When you reach the line in the listing below that contains "brown brick F1", begin returning lines exactly as written, and stop after the line that contains "red brick F8 level 1 -> red brick C3 level 2". Return no other lines.
═══ Dataset content
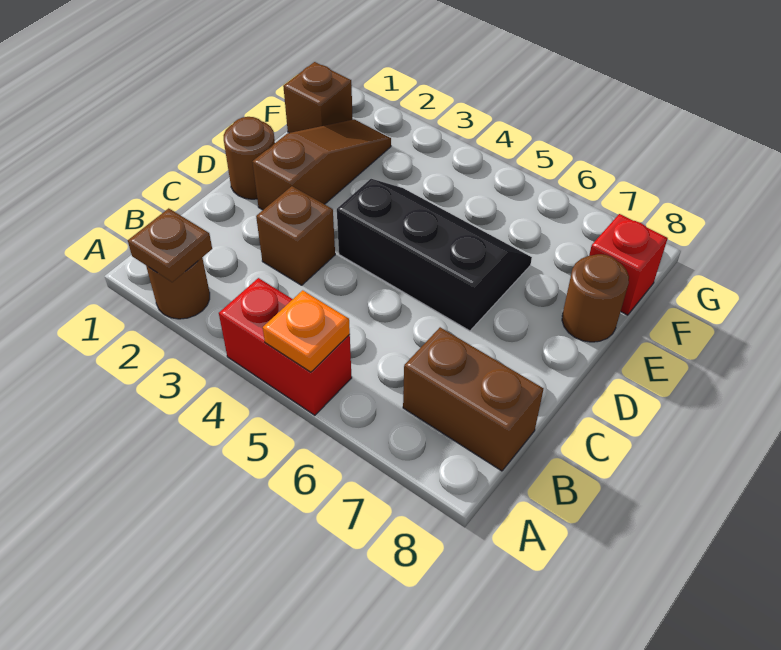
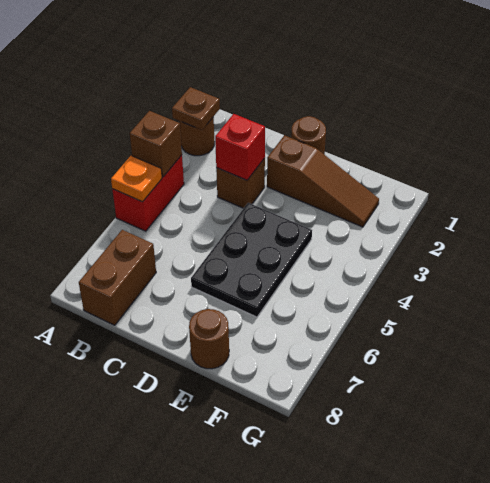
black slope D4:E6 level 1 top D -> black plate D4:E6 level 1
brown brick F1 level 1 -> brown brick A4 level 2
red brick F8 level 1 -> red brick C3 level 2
══════
═══ Dataset content
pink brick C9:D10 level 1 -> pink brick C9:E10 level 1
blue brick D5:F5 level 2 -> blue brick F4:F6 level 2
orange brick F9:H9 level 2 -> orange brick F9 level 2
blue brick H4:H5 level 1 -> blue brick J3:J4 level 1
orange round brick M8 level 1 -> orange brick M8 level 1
══════
Solution to the exercise ->
brown brick F1 level 1 -> brown brick A4 level 2
red brick F8 level 1 -> red brick C3 level 2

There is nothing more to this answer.